What is asked - From the listing below, pull out every line that contains the string "kern".

>> START Provided data

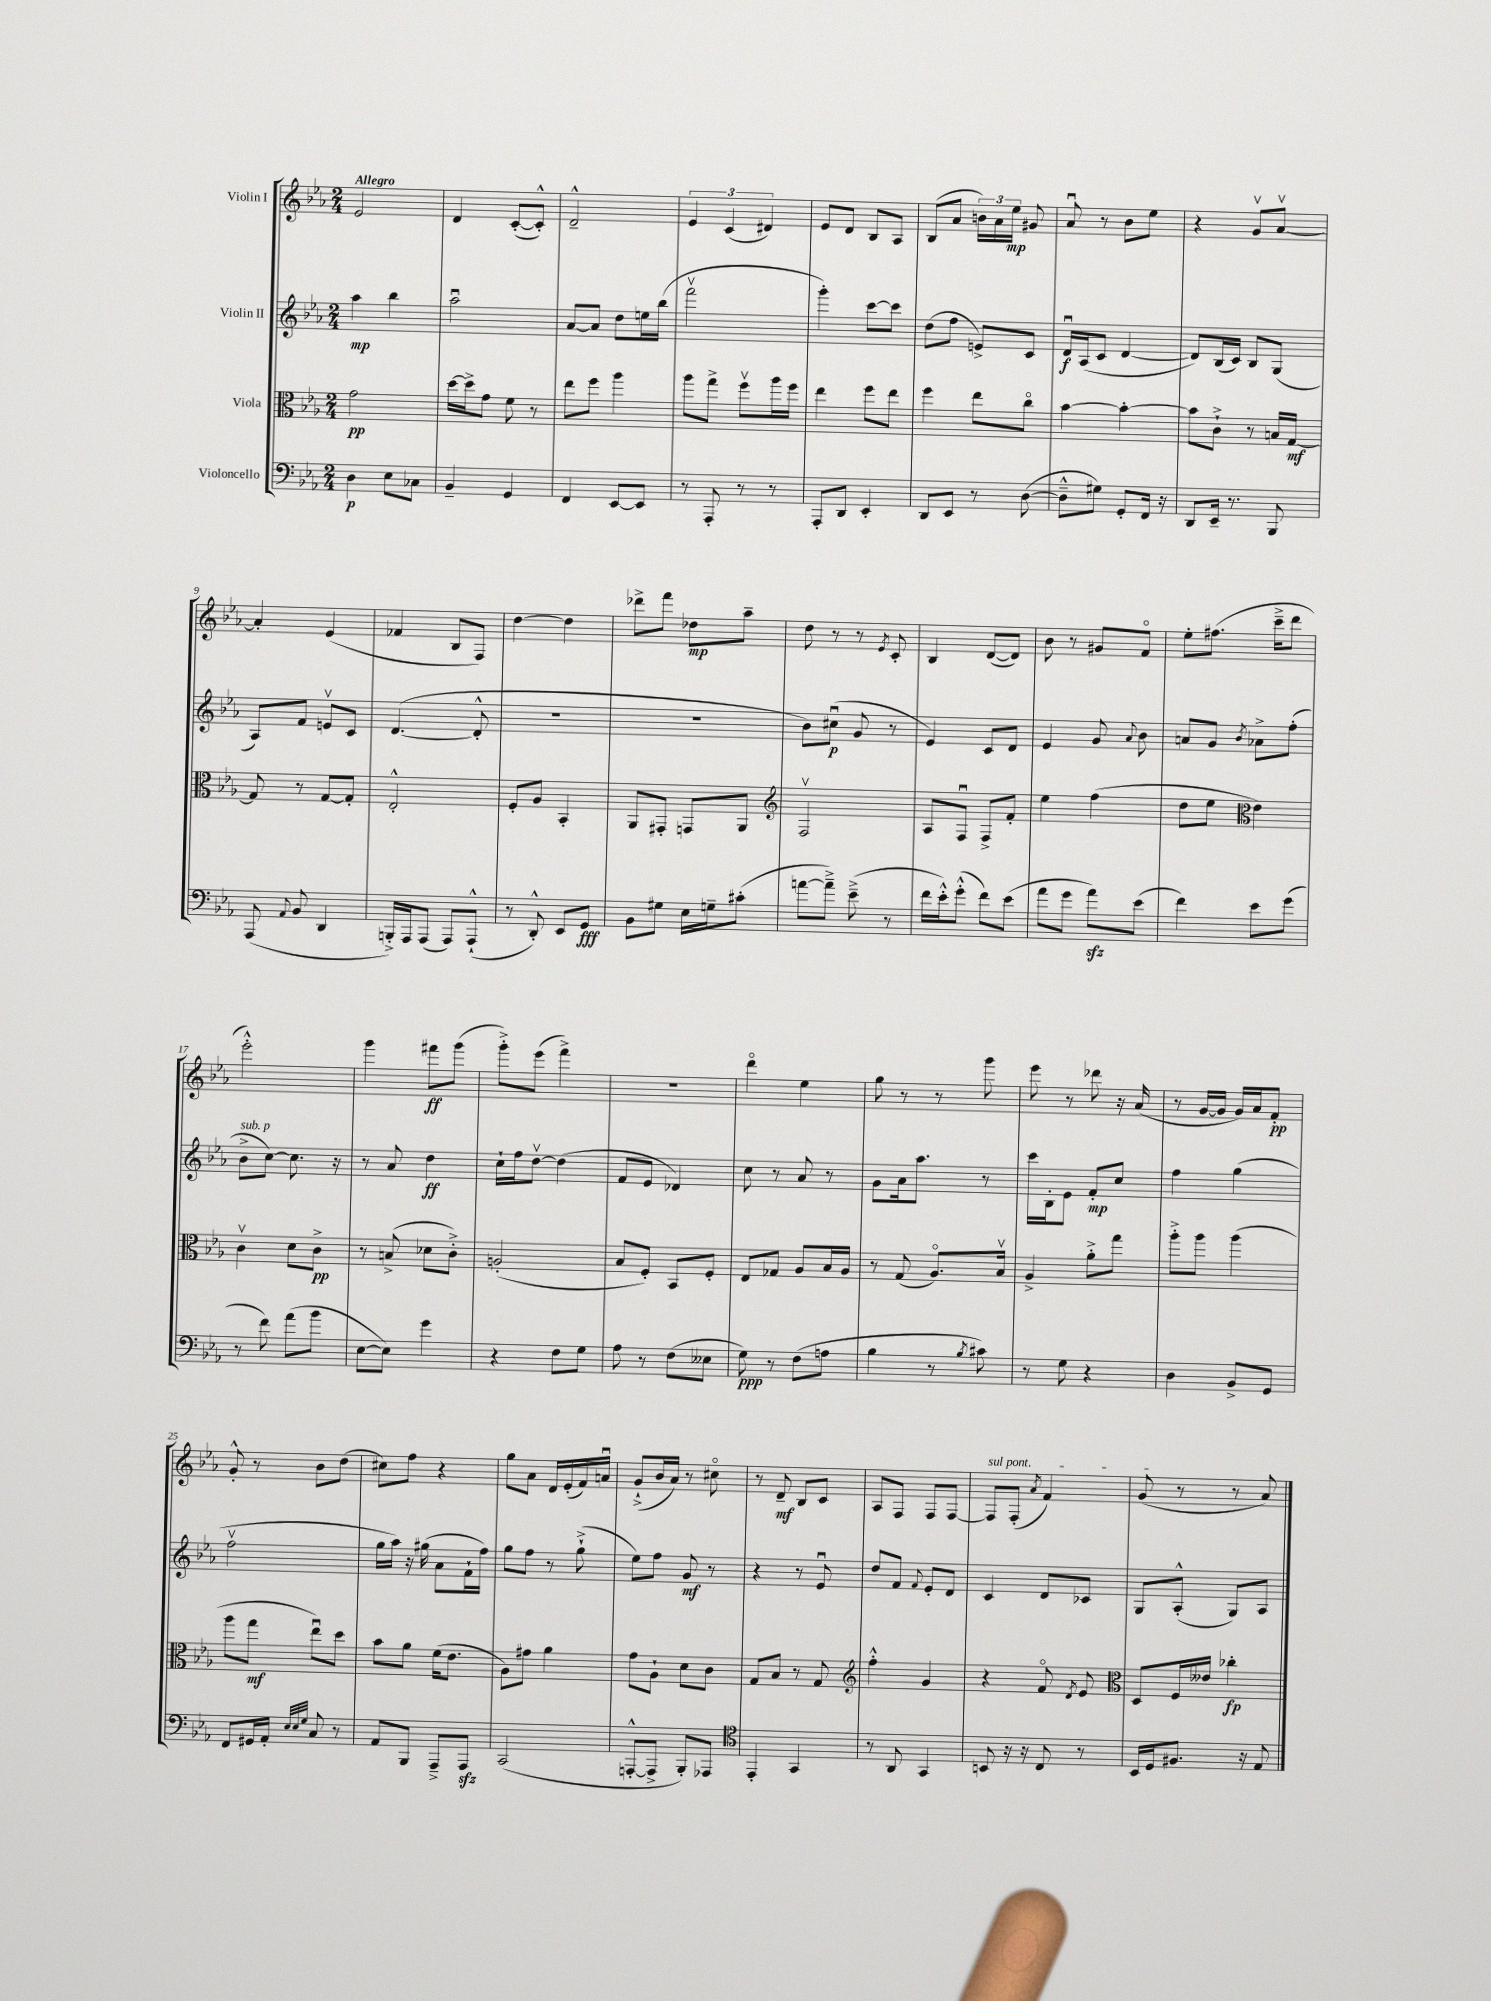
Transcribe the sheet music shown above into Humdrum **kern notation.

**kern	**kern	**kern	**kern
*staff4	*staff3	*staff2	*staff1
*clefF4	*clefC3	*clefG2	*clefG2
*k[b-e-a-]	*k[b-e-a-]	*k[b-e-a-]	*k[b-e-a-]
*M2/4	*M2/4	*M2/4	*M2/4
4D	2g	4aa-	2e-
8E-	.	4bb-	.
8C-	.	.	.
=	=	=	=
4BB-~	[16dd	2aa-u	4d
.	16dd^]	.	.
.	8g	.	.
4GG	8f	.	([8c'
.	8r	.	8c'^^])
=	=	=	=
4FF	8ee-	[8a-	2d~^^
.	8ff	8a-]	.
[8EE-	4aa-	8dd	.
8EE-]	.	16ee	.
.	.	(16bb-	.
=	=	=	=
8r	8aa-	2fffv	6e-
8AAA-'	8gg^	.	.
.	.	.	(6c
8r	8ffv	.	.
.	.	.	6d#)
8r	16aa-	.	.
.	16ff	.	.
=	=	=	=
8AAA-'	4ee-	4ggg')	8e-
8DD	.	.	8d
4EE-'	8ff	[8ccc	8B-
.	8ee-	8ccc]	8A-
=	=	=	=
8DD	4ff	(8dd	(8B-
8EE-	.	8ff	8a-
8r	8ee-	8e^)	24b)
.	.	.	24a-
.	.	.	24ee-
([8D	8cco	8c	8g#
=	=	=	=
8D~^^]	[4b-	16du	8a-u
.	.	(16A-	.
8G#)	.	8c	8r
8GG'	4b-'_	[4d	8b-
16FF	.	.	8ee-
16r	.	.	.
=	=	=	=
8DD	8b-]	8d])	4r
16EE-~	8c`^	(16B-	.
8.r	.	16c)	.
.	8r	8B-	8gv
8BBB-	16B	(8G	[8a-v
.	[16G	.	.
=	=	=	=
(8AAA-	8G]	8A-)	4a-']
8qqAA-	.	.	.
8BB-	8r	8f	.
4DD	[8G	8ev	(4e-
.	8G']	8c	.
=	=	=	=
16BBB'^)	2E-'^^	([4.d	4f-
16AAA-	.	.	.
(8AAA-	.	.	.
8AAA-)	.	.	8B-
(8AAA-`^^	.	8d'^^]	8F)
=	=	=	=
8r	8F'	2r	[4dd
8DD'^^)	8A-	.	.
8EE-	4BB-'	.	4dd]
8GG	.	.	.
=	=	=	=
8BB-	8AA-	2r	8ddd-^
8G#	8GG#'	.	8fff
16E-	8GG	.	8dd-
16G~	.	.	.
(8c#'	8AA-	.	8aa-~
=	=	=	=
*	*clefG2	*	*
[8a	2Fv	8b-)	8dd
8a~^])	.	(8cc#u	8r
(8e-~^	.	8g	8r
.	.	.	8qe-
8r	.	8r	8c'
=	=	=	=
16f	8A-	4e-)	4B-
16e-'^^)	.	.	.
(8g'^^	8Fu	.	.
8f)	8F^	8c	([8d
(8e-	8f'	8d	8d])
=	=	=	=
8a-	4ee-	4e-	8b-
8g	.	.	8r
8a-)	(4ff	8g	8g#
.	.	8qqa-	.
(8e-	.	8b-	8fo
=	=	=	=
4f)	8dd	8a	8ee-'
.	8ee-	8g	(8.ff#
*	*clefC3	*	*
.	.	8qb-	.
8e-	4e-)	8a-^	.
.	.	.	16ccc~^
(8g	.	(8ff'	8ddd
=	=	=	=
8r	4cv	8b-^	2eee-'^^)
8f)	.	[8cc)	.
(8a-	8d	8.cc]	.
8b-	8c^	.	.
.	.	16r	.
=	=	=	=
[8E-	8r	8r	4ggg
8E-])	(8B^	8a-	.
4g	8d-	4dd	8fff#
.	8c'^)	.	(8ggg
=	=	=	=
4r	(2A'	16cc`	8ggg'^)
.	.	16ff	.
.	.	[8ddv	(8eee-
8F	.	(4dd]	4fff^)
8G	.	.	.
=	=	=	=
8A-	8B-	8f	2r
8r	8F')	8e-	.
(8F	8BB-	4d-)	.
8E--	8F'	.	.
=	=	=	=
8G)	8E-	8cc	4dddo
8r	8G-	8r	.
(8F	8A-	8a-	4ee-
8A	16B-	8r	.
.	16A-	.	.
=	=	=	=
4B-	8r	8g	8gg
.	(8G	16a-	8r
.	.	8.aa-	.
8r	8.A-o)	.	8r
8qB-	.	.	.
8c#)	.	8r	8ggg
.	16B-v	.	.
=	=	=	=
8r	4A-^	16ccc	8eee-
.	.	16B-'	.
8G	.	8e-	8r
4r	8a-'^	8f'	8ddd-
.	8gg	8cc	16r
.	.	.	(16a-
=	=	=	=
4D	8aa-'^	4ff	8r
.	8aa-	.	[16g
.	.	.	16g]
8BB-^	(4aa-	(4gg	16g)
.	.	.	16a-
8GG	.	.	8f'
=	=	=	=
8FF	8aa-	2ffv	8g'^^
16GG#	8gg	.	8r
16AA-'	.	.	.
32qqE-	.	.	.
32qqE-	.	.	.
32qqG	.	.	.
8C	8ee-u)	.	8b-
8r	8dd	.	(8dd
=	=	=	=
8AA-	8b-	16gg	8cc#)
.	.	16aa-)	.
8BBB-	8a-	16r	8ff
.	.	(16gg#	.
8AAA-~^	(16f	8a-	4r
.	8.e-	.	.
8AAA-	.	16f`	.
.	.	16ff)	.
=	=	=	=
(2CC	8A-)	8gg	8gg
.	8g#	8ff	8a-
.	4a-	8r	16d
.	.	.	(16e-'
.	.	(8gg`^	16f)
.	.	.	16au
=	=	=	=
[8AAA'^^	8g	8ee-)	(8g`^
8AAA^]	8A-`	8ff	16b-
.	.	.	16a-)
8BBB-')	8d	8g	8r
8AAA-	8c	8r	8cc#o
=	=	=	=
*clefC4	*	*	*
4EE-'	8G	4r	8r
.	8B-	.	8d~
4GG	8r	8r	8B-
.	8G	8e-u	8c
=	=	=	=
*	*clefG2	*	*
8r	4ff'^^	8dd	8A-
8AA-	.	8f	8F
.	.	8qqf	.
4GG	4g	8e-'	8F
.	.	8d	[8F
=	=	=	=
8BB	4r	4c	8F]
16r	.	.	(8F'
16r	.	.	.
.	.	.	8qa-
8C	8fo	8d	4f)
.	8qd	.	.
8r	8e-	8c-	.
=	=	=	=
*	*clefC3	*	*
16BB-	8D	8G	(8g
16D	.	.	.
8.F#	16F	(8A-'^^	8r
.	16e--	.	.
.	4cc-'	8G)	8r
16r	.	.	.
8E-	.	8A-	8a-)
==	==	==	==
*-	*-	*-	*-
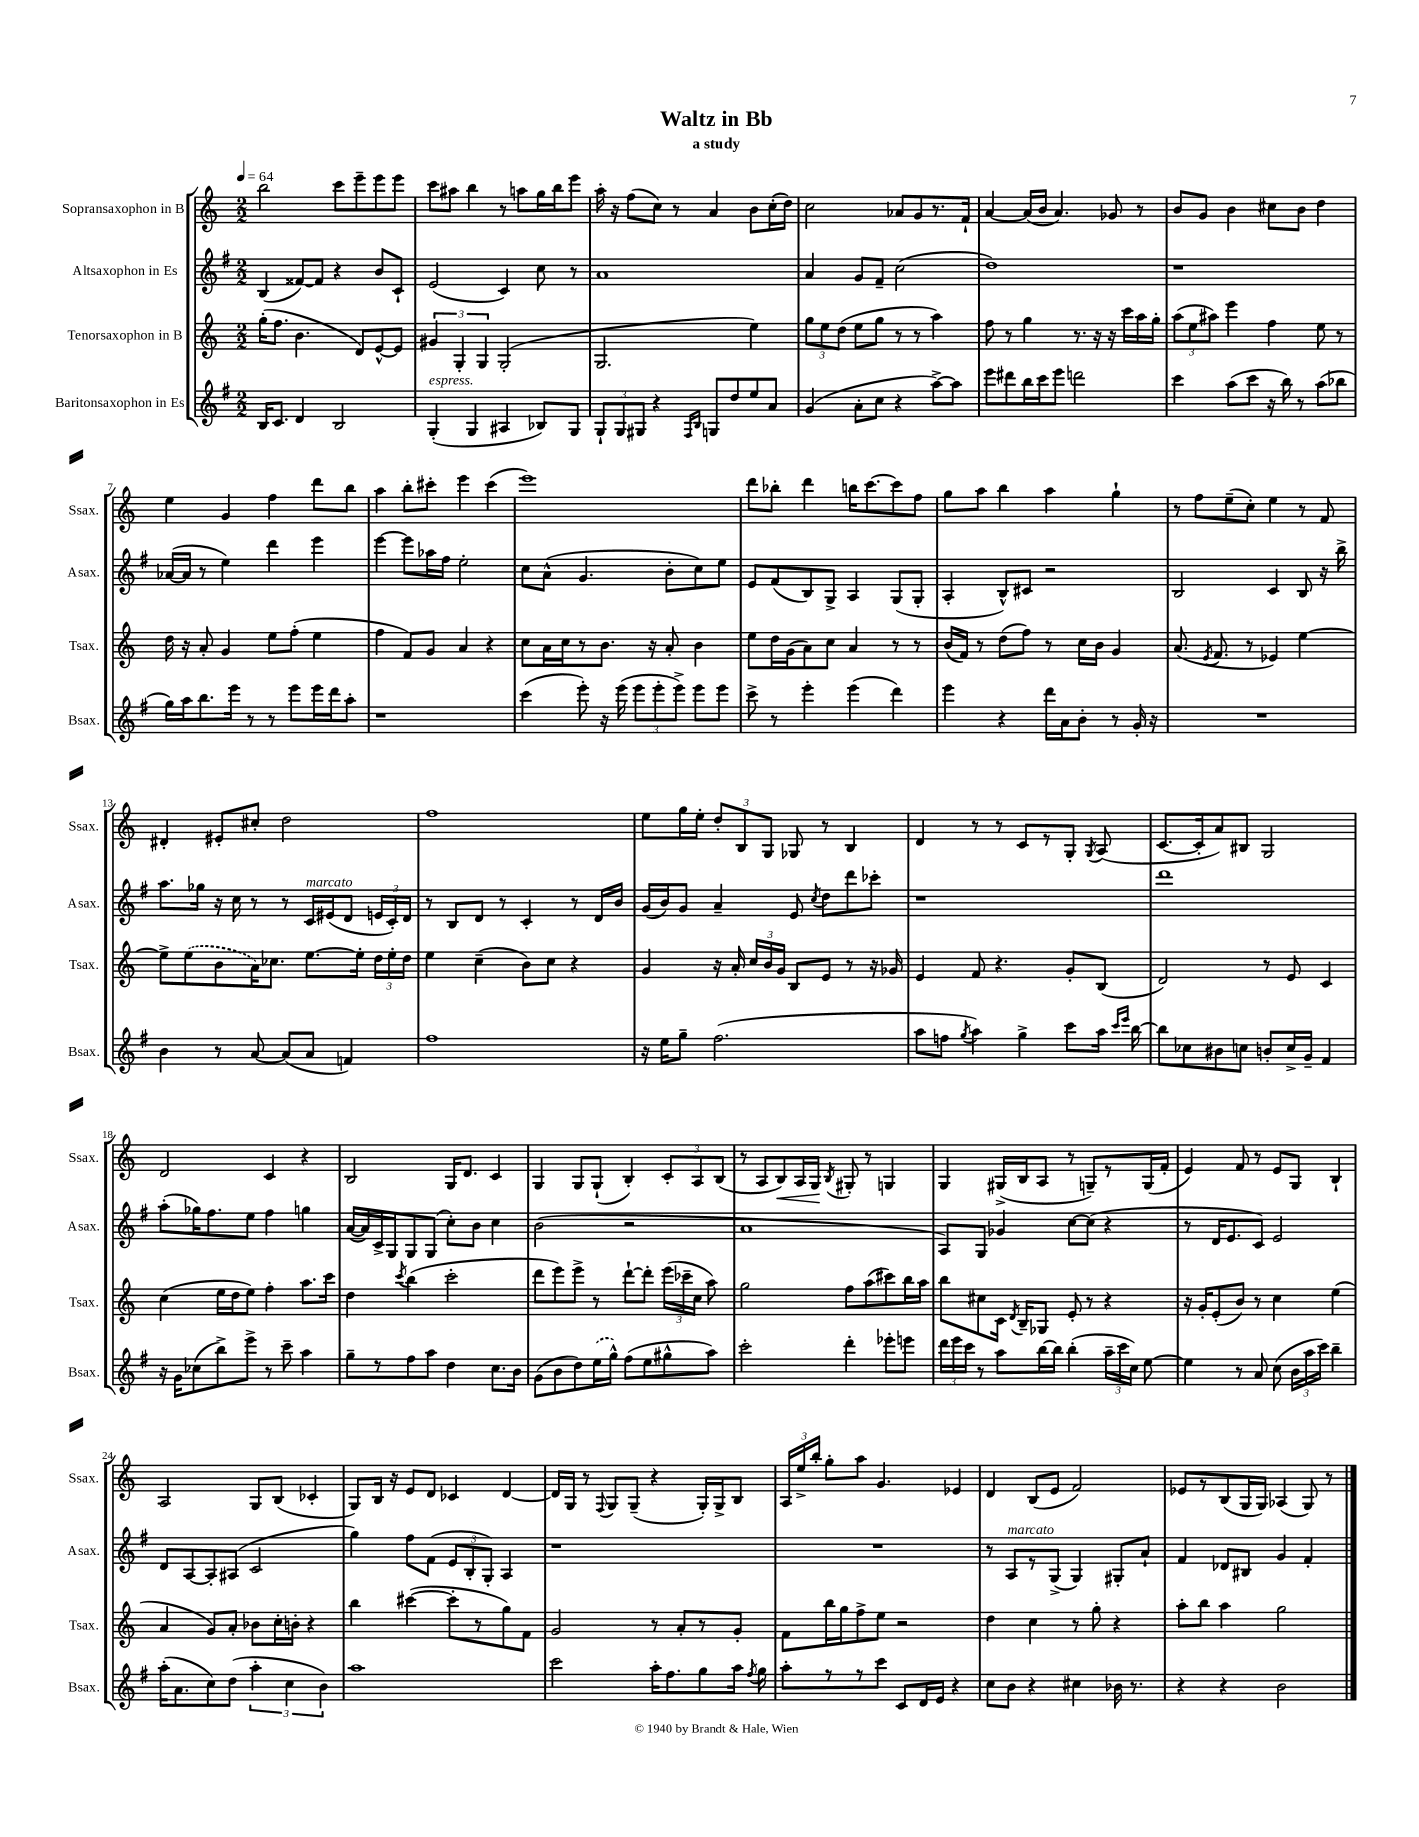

>> END Provided data

Result -
Transcribe the sheet music shown above into Humdrum **kern notation.
**kern	**kern	**kern	**kern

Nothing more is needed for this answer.